# START OF Supplied records
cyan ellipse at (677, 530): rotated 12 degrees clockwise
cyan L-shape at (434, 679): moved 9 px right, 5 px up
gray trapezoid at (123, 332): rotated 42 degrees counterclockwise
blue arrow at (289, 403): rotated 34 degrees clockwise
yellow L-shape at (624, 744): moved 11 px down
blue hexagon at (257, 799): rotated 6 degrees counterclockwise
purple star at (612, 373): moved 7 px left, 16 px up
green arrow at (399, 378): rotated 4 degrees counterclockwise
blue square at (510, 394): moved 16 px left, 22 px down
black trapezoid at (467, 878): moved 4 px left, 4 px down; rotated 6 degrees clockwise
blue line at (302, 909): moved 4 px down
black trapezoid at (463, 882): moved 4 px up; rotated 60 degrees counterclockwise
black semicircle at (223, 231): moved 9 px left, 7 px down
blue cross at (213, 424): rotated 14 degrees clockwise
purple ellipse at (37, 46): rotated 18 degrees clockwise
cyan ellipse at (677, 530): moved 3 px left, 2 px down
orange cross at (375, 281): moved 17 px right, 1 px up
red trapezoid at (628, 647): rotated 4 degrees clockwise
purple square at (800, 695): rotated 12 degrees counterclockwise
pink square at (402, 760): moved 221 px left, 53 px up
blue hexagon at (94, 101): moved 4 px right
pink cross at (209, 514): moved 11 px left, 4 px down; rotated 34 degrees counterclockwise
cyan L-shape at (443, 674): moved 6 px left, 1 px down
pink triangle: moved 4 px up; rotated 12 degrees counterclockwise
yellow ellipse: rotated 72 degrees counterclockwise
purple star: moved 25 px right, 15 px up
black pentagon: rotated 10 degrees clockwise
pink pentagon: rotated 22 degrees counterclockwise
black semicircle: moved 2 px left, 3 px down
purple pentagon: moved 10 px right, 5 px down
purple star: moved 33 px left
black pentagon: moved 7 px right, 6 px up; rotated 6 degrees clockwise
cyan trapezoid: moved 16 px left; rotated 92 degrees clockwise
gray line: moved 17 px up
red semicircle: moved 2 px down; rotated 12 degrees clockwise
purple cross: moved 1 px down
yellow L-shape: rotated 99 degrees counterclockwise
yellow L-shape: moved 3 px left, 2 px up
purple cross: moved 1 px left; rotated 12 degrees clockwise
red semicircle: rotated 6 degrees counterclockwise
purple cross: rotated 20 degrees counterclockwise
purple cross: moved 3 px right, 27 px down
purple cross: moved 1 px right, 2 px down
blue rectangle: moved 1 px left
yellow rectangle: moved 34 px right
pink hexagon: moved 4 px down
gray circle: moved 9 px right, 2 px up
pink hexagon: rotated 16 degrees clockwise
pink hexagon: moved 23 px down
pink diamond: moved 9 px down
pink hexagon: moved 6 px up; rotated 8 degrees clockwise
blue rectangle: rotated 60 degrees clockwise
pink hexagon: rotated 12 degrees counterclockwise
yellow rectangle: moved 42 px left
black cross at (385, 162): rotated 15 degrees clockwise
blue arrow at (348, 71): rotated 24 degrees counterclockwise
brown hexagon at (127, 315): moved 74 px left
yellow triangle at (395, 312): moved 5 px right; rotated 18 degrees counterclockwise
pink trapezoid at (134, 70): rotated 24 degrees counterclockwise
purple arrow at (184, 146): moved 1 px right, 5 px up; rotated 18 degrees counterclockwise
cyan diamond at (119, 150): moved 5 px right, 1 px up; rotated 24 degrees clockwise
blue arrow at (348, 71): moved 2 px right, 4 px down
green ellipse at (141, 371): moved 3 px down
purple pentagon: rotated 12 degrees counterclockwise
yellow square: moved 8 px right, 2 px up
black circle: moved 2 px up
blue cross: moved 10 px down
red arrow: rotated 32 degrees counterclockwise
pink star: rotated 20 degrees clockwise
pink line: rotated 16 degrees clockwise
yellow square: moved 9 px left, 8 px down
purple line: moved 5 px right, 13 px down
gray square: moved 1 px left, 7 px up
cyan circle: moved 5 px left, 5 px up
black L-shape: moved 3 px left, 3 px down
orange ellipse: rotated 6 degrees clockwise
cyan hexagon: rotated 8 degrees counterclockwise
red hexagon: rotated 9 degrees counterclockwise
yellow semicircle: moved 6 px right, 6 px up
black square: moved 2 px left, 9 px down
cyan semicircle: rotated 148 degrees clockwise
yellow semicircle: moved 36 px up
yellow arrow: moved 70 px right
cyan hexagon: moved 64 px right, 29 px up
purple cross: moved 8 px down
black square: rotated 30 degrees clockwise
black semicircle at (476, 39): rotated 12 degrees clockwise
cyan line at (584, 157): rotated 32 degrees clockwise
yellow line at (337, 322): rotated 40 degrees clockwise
# END OF Supplied records
### Problem details
Copy the records word for word, from the first line through the line containing "purple star at", with that line included.

### Solution
cyan ellipse at (677, 530): rotated 12 degrees clockwise
cyan L-shape at (434, 679): moved 9 px right, 5 px up
gray trapezoid at (123, 332): rotated 42 degrees counterclockwise
blue arrow at (289, 403): rotated 34 degrees clockwise
yellow L-shape at (624, 744): moved 11 px down
blue hexagon at (257, 799): rotated 6 degrees counterclockwise
purple star at (612, 373): moved 7 px left, 16 px up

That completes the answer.